--- Begin Data ---
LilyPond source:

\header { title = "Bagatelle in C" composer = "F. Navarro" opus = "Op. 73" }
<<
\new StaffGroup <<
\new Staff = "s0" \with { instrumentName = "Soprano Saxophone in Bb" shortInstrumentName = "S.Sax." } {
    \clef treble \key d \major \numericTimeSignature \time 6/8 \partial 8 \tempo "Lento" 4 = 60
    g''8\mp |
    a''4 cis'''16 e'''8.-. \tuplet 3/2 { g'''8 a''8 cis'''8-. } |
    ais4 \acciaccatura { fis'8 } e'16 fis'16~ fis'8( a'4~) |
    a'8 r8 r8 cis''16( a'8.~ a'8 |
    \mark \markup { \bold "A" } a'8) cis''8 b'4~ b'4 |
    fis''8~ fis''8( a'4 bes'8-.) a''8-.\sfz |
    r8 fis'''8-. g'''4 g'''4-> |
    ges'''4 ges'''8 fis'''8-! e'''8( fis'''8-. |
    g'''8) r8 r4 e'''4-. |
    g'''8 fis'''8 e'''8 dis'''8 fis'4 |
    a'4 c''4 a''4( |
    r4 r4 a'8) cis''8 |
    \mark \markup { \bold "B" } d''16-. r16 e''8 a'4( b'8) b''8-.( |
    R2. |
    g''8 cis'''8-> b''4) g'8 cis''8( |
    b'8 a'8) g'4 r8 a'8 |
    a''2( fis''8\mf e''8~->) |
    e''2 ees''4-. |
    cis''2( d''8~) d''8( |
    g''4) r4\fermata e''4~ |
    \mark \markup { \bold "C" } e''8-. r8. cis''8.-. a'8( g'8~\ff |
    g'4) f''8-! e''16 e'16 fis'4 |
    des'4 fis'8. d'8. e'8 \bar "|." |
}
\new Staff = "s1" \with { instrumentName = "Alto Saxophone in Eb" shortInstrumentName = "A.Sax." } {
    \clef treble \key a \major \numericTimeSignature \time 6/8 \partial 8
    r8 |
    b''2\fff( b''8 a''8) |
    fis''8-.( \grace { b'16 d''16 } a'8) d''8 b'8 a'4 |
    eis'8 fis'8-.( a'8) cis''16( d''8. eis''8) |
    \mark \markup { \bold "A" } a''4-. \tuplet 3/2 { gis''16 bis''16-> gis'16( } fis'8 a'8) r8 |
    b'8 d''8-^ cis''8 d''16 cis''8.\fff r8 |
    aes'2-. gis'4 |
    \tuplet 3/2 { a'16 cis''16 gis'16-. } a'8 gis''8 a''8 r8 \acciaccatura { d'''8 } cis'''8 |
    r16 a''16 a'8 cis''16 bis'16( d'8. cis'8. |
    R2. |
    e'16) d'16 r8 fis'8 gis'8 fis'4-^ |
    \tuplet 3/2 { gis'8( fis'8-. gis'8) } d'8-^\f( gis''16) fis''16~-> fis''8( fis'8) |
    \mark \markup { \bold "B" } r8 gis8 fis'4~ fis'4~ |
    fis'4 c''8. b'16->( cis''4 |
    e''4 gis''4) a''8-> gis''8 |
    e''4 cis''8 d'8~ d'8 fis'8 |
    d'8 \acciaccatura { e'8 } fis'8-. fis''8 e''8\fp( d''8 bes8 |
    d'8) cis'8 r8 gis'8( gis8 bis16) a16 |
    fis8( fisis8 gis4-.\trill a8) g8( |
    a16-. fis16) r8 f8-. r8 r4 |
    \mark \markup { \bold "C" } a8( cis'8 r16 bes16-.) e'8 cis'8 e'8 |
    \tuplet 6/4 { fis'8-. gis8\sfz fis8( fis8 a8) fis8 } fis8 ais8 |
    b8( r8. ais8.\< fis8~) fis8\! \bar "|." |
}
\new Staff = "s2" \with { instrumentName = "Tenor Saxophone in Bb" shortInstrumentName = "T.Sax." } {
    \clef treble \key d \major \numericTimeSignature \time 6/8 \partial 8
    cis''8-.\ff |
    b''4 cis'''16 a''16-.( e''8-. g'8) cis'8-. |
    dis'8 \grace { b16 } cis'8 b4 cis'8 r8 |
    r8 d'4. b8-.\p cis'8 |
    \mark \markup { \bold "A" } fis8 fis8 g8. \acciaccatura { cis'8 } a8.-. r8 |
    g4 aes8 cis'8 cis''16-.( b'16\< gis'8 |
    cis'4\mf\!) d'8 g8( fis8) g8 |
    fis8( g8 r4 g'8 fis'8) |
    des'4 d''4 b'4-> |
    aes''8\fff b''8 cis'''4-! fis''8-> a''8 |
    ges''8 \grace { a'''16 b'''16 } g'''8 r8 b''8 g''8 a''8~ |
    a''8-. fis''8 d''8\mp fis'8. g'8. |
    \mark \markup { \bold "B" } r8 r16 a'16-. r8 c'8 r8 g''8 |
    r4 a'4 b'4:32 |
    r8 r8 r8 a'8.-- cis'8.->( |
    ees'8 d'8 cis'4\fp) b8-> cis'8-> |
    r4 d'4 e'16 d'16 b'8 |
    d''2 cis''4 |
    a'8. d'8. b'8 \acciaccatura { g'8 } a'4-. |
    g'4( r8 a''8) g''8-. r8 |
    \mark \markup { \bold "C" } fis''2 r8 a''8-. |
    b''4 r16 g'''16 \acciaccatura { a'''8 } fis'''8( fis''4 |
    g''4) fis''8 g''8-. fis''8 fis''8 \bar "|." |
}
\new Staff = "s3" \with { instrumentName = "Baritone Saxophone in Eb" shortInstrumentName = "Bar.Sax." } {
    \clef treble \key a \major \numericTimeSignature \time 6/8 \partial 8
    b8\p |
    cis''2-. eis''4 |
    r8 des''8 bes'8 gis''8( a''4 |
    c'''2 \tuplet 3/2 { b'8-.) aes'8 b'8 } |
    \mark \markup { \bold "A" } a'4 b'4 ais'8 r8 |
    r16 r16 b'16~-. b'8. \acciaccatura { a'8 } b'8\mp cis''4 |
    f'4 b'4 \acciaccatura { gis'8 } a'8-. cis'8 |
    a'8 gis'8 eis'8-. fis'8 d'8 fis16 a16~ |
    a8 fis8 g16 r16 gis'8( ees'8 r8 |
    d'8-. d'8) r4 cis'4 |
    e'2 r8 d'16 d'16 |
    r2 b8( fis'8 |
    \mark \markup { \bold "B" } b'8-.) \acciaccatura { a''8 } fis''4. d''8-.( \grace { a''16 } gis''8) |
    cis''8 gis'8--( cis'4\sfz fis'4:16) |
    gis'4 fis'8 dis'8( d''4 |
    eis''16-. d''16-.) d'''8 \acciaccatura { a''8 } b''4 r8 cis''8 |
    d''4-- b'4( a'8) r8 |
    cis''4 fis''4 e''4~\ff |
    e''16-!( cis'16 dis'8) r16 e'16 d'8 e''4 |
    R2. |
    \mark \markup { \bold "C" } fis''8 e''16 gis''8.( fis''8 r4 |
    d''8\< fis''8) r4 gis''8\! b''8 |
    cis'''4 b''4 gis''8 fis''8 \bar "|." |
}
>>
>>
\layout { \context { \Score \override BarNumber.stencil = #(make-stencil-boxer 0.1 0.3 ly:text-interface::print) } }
--- End Data ---
**Task**
Pull out every line above that contains the string "major" and list them unchanged.

**Task response**
    \clef treble \key d \major \numericTimeSignature \time 6/8 \partial 8 \tempo "Lento" 4 = 60
    \clef treble \key a \major \numericTimeSignature \time 6/8 \partial 8
    \clef treble \key d \major \numericTimeSignature \time 6/8 \partial 8
    \clef treble \key a \major \numericTimeSignature \time 6/8 \partial 8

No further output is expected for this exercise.